• EXERCISE DETAILS: Transcribe all of the records word for word, but omit the pictures.

Start of Block

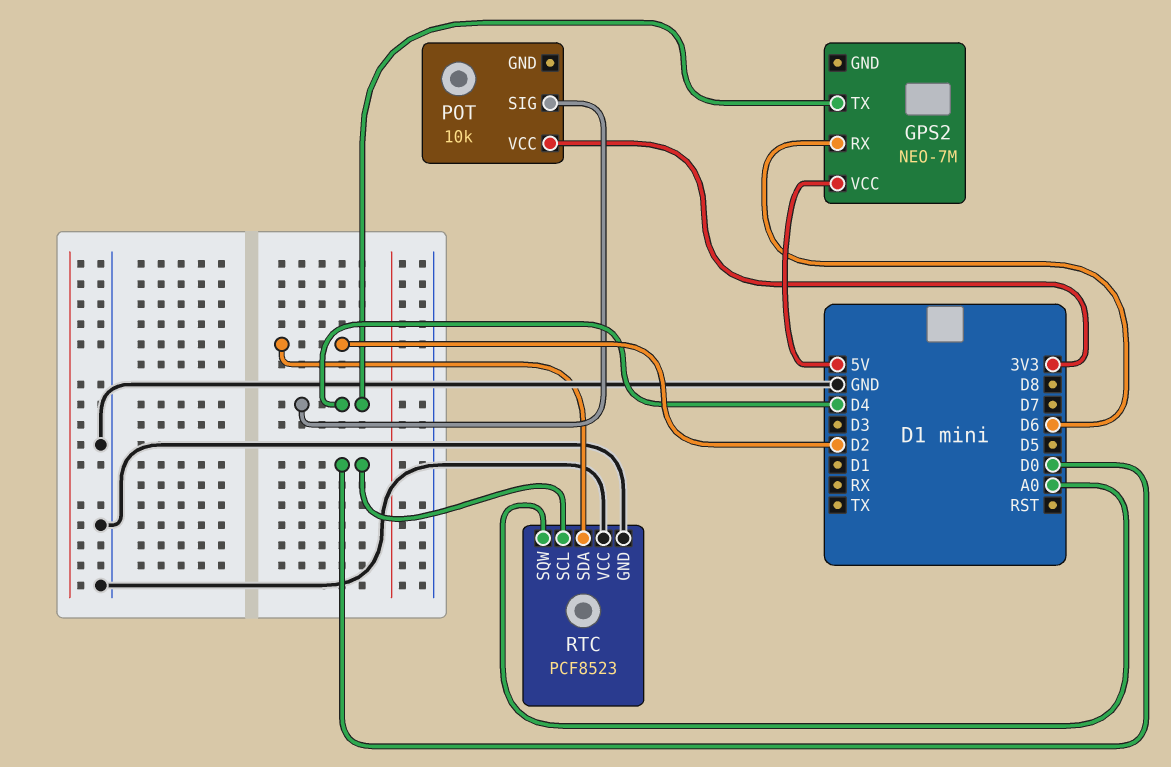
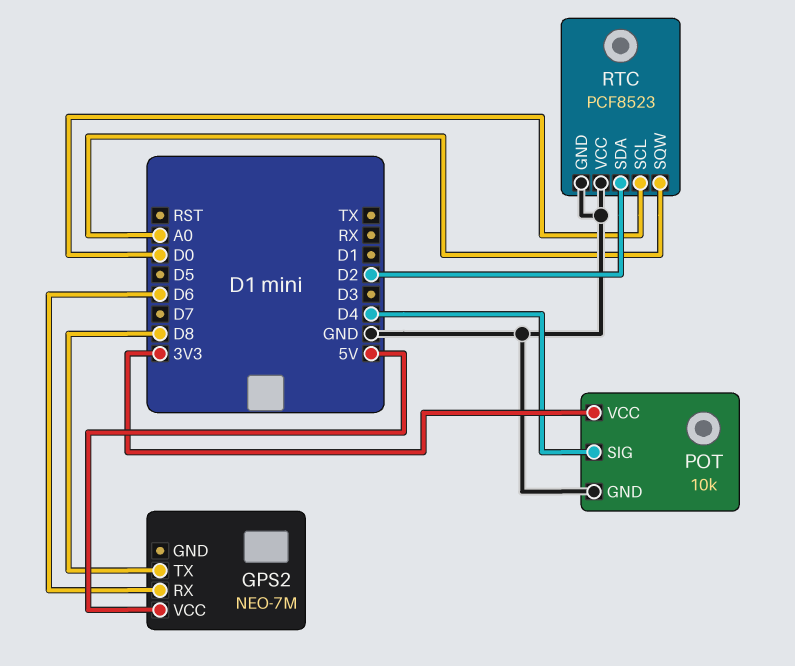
GPS2 pin TX: D4 -> D8
POT pin GND: none -> GND

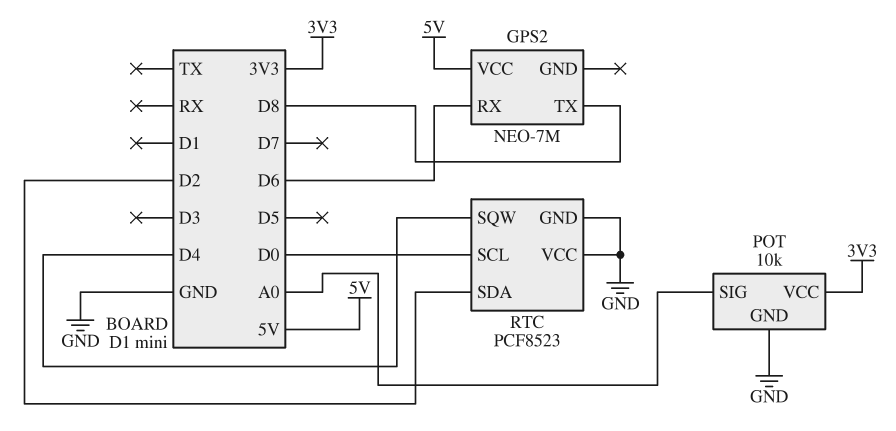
POT pin SIG: D4 -> A0
RTC pin SQW: A0 -> D4

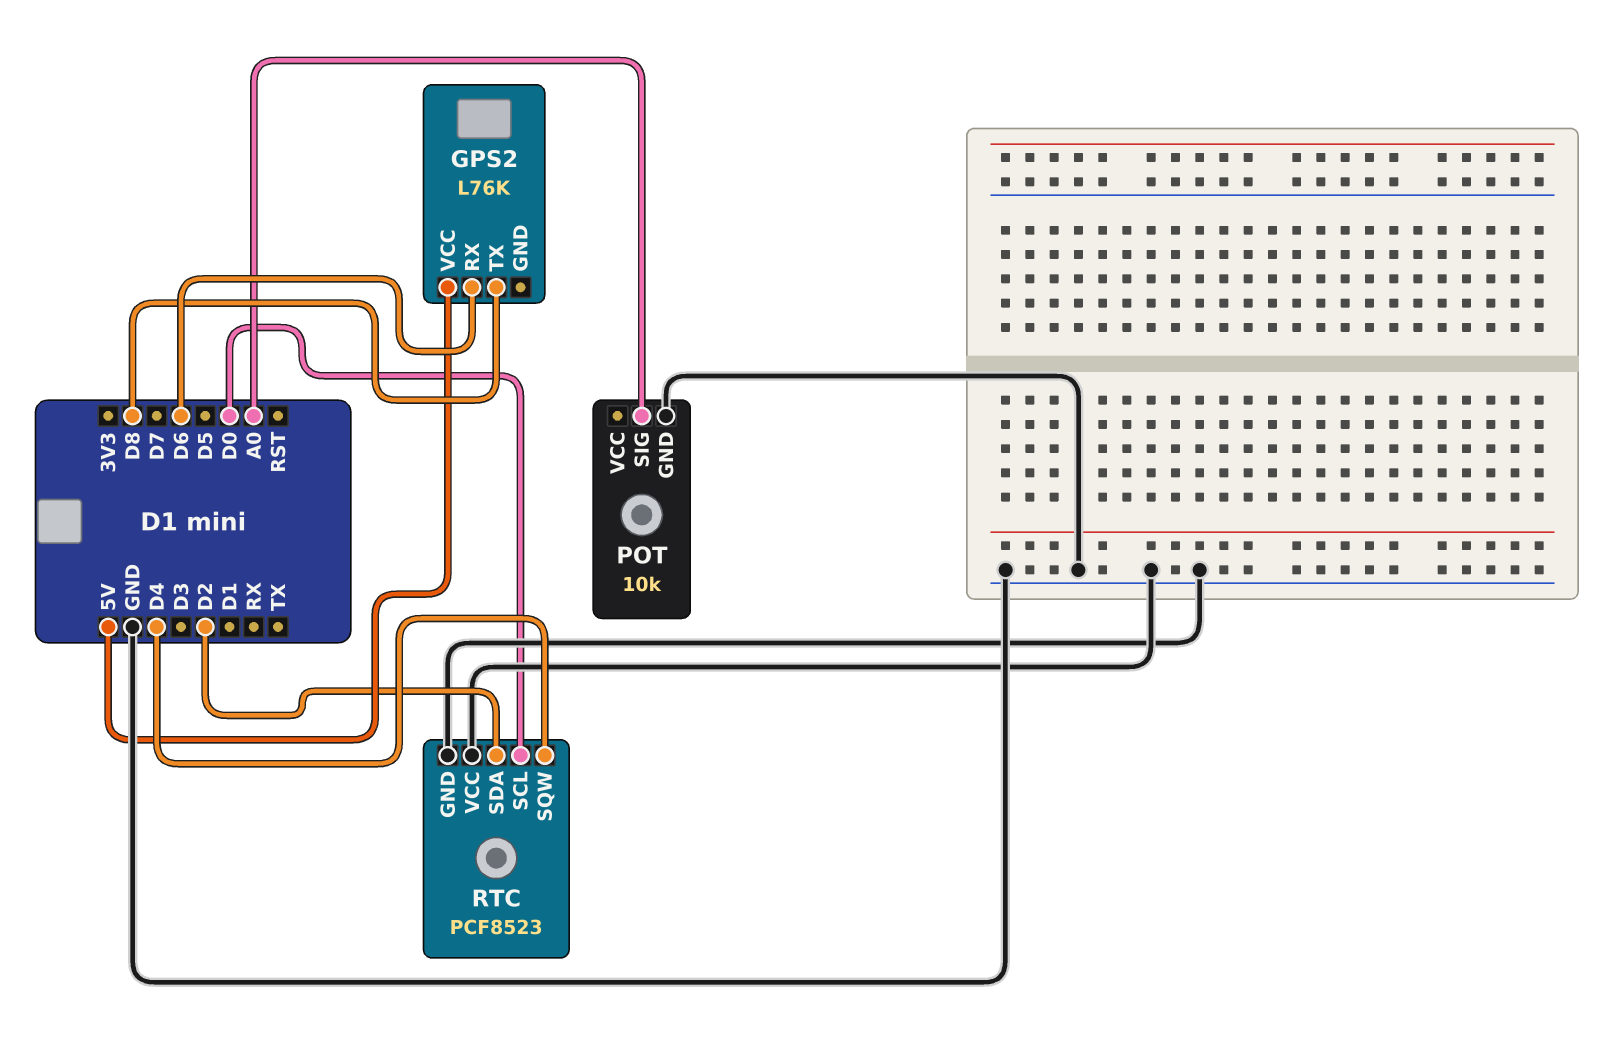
GPS2: NEO-7M -> L76K
POT pin VCC: 3V3 -> none

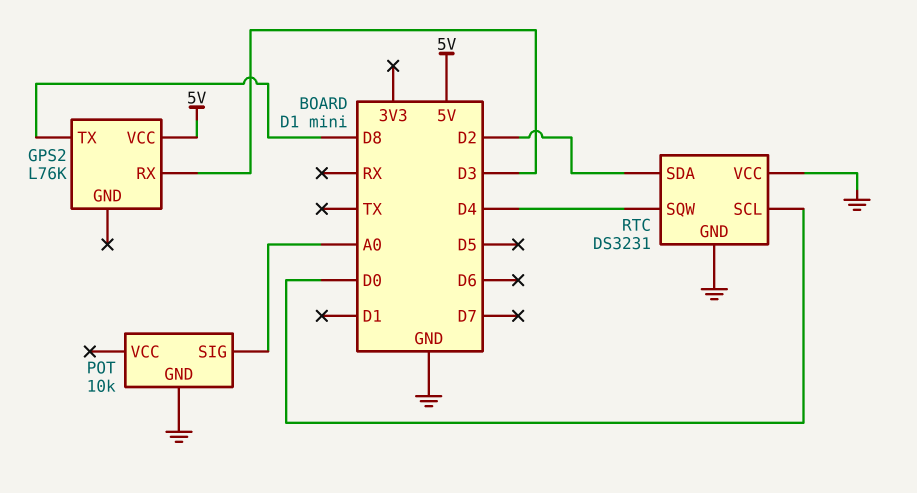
GPS2 pin RX: D6 -> D3
RTC: PCF8523 -> DS3231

End of Block

• RESPONSE AREA:
GPS2 pin TX: D4 -> D8
POT pin GND: none -> GND

POT pin SIG: D4 -> A0
RTC pin SQW: A0 -> D4

GPS2: NEO-7M -> L76K
POT pin VCC: 3V3 -> none

GPS2 pin RX: D6 -> D3
RTC: PCF8523 -> DS3231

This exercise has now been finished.